Change detection data
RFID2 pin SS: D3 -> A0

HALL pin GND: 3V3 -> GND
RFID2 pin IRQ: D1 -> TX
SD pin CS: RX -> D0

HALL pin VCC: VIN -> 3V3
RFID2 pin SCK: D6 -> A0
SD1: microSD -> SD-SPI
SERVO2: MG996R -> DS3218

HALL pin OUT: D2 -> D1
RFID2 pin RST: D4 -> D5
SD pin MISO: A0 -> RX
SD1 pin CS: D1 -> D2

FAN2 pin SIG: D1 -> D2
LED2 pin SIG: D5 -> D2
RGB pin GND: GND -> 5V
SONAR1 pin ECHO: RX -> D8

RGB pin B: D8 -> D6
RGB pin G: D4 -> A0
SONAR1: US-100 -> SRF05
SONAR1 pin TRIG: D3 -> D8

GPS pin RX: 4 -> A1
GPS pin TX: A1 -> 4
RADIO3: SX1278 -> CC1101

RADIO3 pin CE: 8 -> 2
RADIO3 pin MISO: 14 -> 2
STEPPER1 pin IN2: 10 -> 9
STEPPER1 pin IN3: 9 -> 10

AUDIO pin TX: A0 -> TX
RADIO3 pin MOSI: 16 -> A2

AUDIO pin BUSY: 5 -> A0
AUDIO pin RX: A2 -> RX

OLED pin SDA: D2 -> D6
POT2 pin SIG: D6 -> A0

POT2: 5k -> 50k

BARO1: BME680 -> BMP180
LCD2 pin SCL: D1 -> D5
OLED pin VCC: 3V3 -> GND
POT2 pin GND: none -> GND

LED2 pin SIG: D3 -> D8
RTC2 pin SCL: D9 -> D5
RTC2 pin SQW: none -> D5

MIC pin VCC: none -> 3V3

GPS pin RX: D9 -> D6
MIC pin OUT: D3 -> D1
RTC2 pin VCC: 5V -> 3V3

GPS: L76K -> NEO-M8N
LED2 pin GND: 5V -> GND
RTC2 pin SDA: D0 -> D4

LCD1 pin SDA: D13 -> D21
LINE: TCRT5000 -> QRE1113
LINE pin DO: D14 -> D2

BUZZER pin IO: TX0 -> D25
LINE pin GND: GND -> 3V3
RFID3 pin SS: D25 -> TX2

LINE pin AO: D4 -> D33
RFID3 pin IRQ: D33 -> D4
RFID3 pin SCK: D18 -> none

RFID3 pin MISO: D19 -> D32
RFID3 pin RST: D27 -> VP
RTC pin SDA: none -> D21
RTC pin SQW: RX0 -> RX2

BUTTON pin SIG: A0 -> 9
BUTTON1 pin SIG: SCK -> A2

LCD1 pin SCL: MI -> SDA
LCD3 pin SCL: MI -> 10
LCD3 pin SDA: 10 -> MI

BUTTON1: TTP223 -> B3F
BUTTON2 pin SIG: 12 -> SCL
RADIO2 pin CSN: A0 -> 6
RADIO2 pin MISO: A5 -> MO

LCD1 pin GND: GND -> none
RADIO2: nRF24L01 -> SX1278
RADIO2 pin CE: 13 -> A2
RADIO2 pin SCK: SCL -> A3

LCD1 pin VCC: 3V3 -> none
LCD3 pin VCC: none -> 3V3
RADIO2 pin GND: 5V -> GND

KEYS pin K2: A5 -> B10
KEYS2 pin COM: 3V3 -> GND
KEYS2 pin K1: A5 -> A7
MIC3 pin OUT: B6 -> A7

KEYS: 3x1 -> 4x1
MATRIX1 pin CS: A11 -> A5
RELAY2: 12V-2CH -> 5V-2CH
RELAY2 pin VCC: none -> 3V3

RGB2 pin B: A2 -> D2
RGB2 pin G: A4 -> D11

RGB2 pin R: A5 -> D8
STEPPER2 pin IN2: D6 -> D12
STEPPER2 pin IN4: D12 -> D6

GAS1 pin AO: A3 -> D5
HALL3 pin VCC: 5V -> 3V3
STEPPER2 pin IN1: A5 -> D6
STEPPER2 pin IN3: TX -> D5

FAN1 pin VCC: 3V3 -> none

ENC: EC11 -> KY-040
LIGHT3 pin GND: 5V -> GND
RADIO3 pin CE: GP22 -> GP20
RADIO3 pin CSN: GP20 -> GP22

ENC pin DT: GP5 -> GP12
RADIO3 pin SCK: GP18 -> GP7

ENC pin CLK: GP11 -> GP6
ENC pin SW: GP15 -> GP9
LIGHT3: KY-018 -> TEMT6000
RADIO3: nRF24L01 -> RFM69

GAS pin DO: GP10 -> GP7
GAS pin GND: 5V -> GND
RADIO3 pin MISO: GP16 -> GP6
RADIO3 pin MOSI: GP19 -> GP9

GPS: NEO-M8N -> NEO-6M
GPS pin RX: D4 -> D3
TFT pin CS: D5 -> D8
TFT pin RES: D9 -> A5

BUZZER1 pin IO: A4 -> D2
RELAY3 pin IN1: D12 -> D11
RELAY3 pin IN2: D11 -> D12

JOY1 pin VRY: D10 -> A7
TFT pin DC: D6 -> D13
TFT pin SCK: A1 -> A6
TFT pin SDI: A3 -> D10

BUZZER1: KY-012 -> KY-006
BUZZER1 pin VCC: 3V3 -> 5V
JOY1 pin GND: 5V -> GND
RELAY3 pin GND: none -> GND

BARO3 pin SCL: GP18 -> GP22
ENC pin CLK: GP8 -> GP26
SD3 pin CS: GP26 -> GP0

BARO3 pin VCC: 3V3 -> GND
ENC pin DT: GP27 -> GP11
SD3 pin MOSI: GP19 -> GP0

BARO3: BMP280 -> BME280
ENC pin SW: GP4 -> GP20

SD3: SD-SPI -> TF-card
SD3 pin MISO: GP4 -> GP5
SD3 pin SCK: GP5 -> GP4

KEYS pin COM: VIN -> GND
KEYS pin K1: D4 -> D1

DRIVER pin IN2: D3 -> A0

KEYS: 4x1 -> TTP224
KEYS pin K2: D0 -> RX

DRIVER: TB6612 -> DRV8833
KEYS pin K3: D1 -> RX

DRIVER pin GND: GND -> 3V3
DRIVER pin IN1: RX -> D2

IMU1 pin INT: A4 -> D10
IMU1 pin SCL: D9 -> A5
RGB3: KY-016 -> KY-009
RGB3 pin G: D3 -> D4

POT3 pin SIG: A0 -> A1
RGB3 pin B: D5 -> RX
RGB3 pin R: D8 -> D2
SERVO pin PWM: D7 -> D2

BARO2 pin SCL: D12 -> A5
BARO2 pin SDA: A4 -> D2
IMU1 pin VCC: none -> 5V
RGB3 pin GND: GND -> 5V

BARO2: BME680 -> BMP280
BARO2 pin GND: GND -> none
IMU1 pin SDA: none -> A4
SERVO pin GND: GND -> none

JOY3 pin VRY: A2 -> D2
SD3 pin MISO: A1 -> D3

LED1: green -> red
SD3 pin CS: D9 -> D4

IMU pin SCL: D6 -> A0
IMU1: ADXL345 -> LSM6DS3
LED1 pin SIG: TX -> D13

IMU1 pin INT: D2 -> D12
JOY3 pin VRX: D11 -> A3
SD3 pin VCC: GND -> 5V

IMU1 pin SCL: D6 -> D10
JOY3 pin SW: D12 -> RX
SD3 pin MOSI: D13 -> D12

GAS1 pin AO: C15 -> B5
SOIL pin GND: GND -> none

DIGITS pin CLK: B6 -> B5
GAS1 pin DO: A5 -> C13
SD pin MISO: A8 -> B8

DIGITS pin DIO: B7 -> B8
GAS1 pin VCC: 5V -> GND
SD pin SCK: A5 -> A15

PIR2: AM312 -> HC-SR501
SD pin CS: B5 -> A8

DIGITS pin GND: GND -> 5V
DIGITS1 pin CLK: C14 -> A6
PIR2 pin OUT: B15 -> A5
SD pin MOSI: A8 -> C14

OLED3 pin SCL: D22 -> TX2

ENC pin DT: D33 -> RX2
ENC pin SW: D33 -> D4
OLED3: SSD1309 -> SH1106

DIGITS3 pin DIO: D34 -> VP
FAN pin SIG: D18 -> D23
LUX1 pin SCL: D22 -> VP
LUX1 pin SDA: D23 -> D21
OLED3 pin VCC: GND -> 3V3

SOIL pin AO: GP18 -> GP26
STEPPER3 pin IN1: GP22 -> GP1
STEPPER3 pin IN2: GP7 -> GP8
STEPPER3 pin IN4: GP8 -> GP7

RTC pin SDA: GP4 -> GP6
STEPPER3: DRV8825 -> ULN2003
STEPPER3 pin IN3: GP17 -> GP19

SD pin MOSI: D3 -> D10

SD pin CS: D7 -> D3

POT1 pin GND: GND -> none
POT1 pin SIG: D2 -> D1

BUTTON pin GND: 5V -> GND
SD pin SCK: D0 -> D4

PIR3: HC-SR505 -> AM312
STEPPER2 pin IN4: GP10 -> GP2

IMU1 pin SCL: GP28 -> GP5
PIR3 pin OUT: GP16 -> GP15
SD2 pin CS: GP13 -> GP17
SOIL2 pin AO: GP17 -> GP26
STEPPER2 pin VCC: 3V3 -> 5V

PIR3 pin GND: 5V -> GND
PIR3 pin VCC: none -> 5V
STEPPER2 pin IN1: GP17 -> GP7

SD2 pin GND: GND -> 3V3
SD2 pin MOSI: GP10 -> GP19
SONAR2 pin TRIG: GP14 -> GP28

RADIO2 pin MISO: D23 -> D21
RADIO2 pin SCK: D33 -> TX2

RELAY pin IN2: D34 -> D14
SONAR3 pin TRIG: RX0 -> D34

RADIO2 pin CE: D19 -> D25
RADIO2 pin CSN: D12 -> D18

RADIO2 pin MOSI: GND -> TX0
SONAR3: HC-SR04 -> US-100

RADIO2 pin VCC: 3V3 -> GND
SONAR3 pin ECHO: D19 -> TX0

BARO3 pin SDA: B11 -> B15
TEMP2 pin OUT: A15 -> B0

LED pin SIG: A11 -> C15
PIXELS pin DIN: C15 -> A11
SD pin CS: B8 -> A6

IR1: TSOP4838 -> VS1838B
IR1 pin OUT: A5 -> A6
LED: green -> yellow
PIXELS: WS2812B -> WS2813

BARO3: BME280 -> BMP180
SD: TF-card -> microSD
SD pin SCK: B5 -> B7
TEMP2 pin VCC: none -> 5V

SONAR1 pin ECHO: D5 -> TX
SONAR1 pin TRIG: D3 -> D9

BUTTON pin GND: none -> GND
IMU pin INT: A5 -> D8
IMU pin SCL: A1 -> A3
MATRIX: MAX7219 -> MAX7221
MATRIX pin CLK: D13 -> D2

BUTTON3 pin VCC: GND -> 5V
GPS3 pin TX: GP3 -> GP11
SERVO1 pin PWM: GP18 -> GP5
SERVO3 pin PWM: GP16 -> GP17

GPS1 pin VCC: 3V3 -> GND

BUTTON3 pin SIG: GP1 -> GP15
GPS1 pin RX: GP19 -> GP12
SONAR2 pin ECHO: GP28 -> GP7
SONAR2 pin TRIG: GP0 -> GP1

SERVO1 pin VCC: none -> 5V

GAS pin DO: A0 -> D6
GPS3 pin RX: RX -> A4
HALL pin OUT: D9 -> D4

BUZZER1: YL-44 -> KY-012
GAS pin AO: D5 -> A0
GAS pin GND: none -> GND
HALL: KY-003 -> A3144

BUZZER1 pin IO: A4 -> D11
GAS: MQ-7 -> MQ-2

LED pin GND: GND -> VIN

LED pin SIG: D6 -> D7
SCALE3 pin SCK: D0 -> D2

--- Work task ---
The word "ECHO" appears in some lines above. Return every one of those lines.

--- Result of this task ---
SONAR1 pin ECHO: RX -> D8
SONAR3 pin ECHO: D19 -> TX0
SONAR1 pin ECHO: D5 -> TX
SONAR2 pin ECHO: GP28 -> GP7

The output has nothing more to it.